Collected data
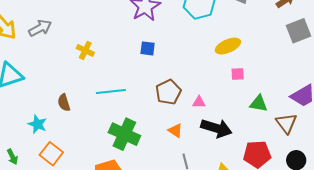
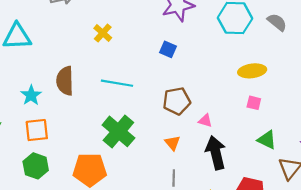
brown semicircle: (64, 103) -> (65, 81), size x1.5
black arrow: (216, 128) -> (216, 153), turned -136
orange square: (51, 154) -> (37, 130), turned 30

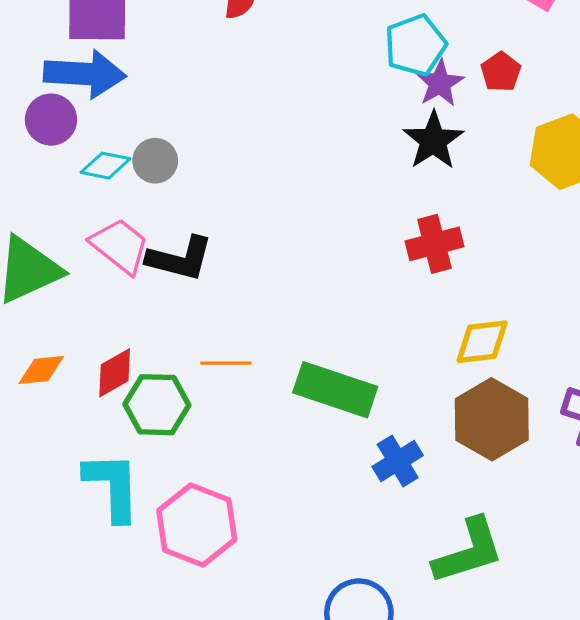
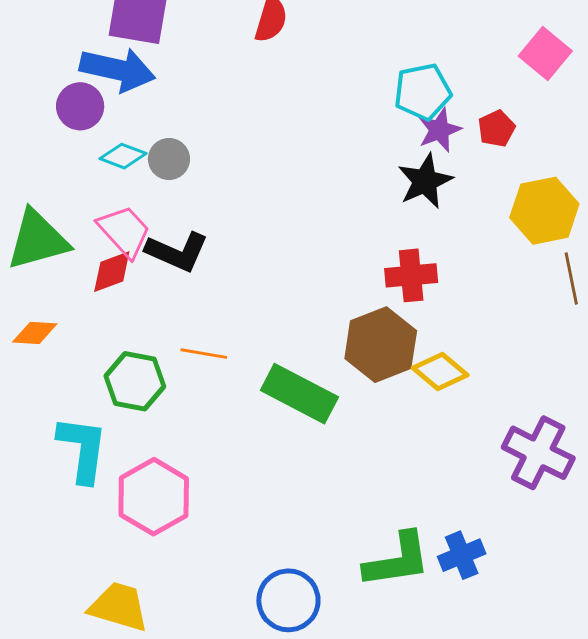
yellow diamond: (482, 342) -> (440, 371), turned 38
red diamond: (115, 373) -> (112, 272), moved
brown hexagon: (492, 419) -> (381, 345), moved
blue cross: (398, 461) -> (462, 555), moved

> _WORK TASK_
Although the records hold pictures, return only what remains, word for word.

> _TASK ANSWER_
brown semicircle: (64, 103) -> (65, 81), size x1.5
black arrow: (216, 128) -> (216, 153), turned -136
orange square: (51, 154) -> (37, 130), turned 30

yellow diamond: (482, 342) -> (440, 371), turned 38
red diamond: (115, 373) -> (112, 272), moved
brown hexagon: (492, 419) -> (381, 345), moved
blue cross: (398, 461) -> (462, 555), moved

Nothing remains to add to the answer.